### Exercise requirements:
Up to and including the line with "black mouse: 2 -> 3", restate the records below word for word, beginning with their first line.

### Records supplied:
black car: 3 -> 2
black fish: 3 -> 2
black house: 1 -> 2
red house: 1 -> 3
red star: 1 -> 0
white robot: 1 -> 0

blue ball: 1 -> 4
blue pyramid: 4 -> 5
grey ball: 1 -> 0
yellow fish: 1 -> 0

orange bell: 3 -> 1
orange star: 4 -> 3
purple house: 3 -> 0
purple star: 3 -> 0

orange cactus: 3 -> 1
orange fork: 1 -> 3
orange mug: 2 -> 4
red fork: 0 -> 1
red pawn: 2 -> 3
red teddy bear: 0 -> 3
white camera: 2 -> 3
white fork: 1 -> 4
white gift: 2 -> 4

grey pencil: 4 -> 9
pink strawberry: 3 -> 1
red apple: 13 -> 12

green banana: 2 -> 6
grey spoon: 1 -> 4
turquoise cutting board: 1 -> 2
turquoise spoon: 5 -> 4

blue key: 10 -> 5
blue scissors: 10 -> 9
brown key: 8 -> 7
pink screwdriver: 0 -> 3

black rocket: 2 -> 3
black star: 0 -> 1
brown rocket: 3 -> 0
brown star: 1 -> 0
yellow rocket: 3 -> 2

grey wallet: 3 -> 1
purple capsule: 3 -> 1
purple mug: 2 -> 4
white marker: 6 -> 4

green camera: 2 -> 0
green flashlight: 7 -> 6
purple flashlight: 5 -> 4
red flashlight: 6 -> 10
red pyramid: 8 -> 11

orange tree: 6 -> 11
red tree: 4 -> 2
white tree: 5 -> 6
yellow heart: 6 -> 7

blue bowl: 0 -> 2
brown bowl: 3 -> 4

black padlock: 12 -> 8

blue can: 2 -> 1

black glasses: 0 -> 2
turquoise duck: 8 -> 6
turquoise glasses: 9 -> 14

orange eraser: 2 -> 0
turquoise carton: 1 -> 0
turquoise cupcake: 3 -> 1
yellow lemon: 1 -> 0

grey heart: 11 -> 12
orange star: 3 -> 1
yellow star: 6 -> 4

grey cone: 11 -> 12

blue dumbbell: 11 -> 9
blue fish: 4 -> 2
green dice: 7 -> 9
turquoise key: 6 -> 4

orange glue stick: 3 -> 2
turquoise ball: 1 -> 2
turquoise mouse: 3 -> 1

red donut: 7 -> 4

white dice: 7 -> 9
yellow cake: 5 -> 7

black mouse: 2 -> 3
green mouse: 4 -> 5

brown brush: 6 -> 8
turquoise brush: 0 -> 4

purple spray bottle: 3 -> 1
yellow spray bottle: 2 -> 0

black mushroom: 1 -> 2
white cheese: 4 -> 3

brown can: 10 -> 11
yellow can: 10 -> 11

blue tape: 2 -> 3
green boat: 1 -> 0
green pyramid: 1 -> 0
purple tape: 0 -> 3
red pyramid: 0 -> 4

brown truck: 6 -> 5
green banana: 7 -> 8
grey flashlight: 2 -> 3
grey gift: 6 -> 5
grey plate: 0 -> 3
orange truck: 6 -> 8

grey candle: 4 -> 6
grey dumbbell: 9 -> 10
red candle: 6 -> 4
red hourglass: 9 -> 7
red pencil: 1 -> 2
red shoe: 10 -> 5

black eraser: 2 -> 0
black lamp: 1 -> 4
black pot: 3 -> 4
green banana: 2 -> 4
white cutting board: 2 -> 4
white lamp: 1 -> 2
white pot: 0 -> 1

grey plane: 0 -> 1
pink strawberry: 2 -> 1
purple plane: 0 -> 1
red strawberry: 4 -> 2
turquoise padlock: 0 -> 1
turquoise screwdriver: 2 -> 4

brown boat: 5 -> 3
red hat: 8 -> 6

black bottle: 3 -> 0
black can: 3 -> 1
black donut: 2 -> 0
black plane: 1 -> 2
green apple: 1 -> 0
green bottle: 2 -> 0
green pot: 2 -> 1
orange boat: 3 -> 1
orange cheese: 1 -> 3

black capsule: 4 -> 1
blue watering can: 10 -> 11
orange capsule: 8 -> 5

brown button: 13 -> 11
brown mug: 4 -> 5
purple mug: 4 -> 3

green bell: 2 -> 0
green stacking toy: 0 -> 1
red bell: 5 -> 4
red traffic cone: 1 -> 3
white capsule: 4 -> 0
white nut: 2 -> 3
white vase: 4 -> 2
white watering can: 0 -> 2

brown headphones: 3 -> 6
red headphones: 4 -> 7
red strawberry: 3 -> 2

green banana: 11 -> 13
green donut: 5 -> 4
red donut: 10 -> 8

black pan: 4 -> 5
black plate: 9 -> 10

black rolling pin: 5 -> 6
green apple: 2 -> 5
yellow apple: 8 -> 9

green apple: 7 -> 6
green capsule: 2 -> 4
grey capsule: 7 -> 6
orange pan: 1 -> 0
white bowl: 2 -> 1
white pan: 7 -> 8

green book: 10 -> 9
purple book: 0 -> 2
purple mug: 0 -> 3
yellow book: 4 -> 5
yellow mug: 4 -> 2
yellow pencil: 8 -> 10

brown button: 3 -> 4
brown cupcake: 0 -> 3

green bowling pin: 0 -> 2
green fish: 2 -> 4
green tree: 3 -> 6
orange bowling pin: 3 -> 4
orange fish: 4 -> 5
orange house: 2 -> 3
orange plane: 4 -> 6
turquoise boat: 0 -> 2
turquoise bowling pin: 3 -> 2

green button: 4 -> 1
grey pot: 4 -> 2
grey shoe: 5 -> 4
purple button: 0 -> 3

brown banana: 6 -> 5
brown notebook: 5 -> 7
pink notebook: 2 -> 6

### Result for this task:
black car: 3 -> 2
black fish: 3 -> 2
black house: 1 -> 2
red house: 1 -> 3
red star: 1 -> 0
white robot: 1 -> 0

blue ball: 1 -> 4
blue pyramid: 4 -> 5
grey ball: 1 -> 0
yellow fish: 1 -> 0

orange bell: 3 -> 1
orange star: 4 -> 3
purple house: 3 -> 0
purple star: 3 -> 0

orange cactus: 3 -> 1
orange fork: 1 -> 3
orange mug: 2 -> 4
red fork: 0 -> 1
red pawn: 2 -> 3
red teddy bear: 0 -> 3
white camera: 2 -> 3
white fork: 1 -> 4
white gift: 2 -> 4

grey pencil: 4 -> 9
pink strawberry: 3 -> 1
red apple: 13 -> 12

green banana: 2 -> 6
grey spoon: 1 -> 4
turquoise cutting board: 1 -> 2
turquoise spoon: 5 -> 4

blue key: 10 -> 5
blue scissors: 10 -> 9
brown key: 8 -> 7
pink screwdriver: 0 -> 3

black rocket: 2 -> 3
black star: 0 -> 1
brown rocket: 3 -> 0
brown star: 1 -> 0
yellow rocket: 3 -> 2

grey wallet: 3 -> 1
purple capsule: 3 -> 1
purple mug: 2 -> 4
white marker: 6 -> 4

green camera: 2 -> 0
green flashlight: 7 -> 6
purple flashlight: 5 -> 4
red flashlight: 6 -> 10
red pyramid: 8 -> 11

orange tree: 6 -> 11
red tree: 4 -> 2
white tree: 5 -> 6
yellow heart: 6 -> 7

blue bowl: 0 -> 2
brown bowl: 3 -> 4

black padlock: 12 -> 8

blue can: 2 -> 1

black glasses: 0 -> 2
turquoise duck: 8 -> 6
turquoise glasses: 9 -> 14

orange eraser: 2 -> 0
turquoise carton: 1 -> 0
turquoise cupcake: 3 -> 1
yellow lemon: 1 -> 0

grey heart: 11 -> 12
orange star: 3 -> 1
yellow star: 6 -> 4

grey cone: 11 -> 12

blue dumbbell: 11 -> 9
blue fish: 4 -> 2
green dice: 7 -> 9
turquoise key: 6 -> 4

orange glue stick: 3 -> 2
turquoise ball: 1 -> 2
turquoise mouse: 3 -> 1

red donut: 7 -> 4

white dice: 7 -> 9
yellow cake: 5 -> 7

black mouse: 2 -> 3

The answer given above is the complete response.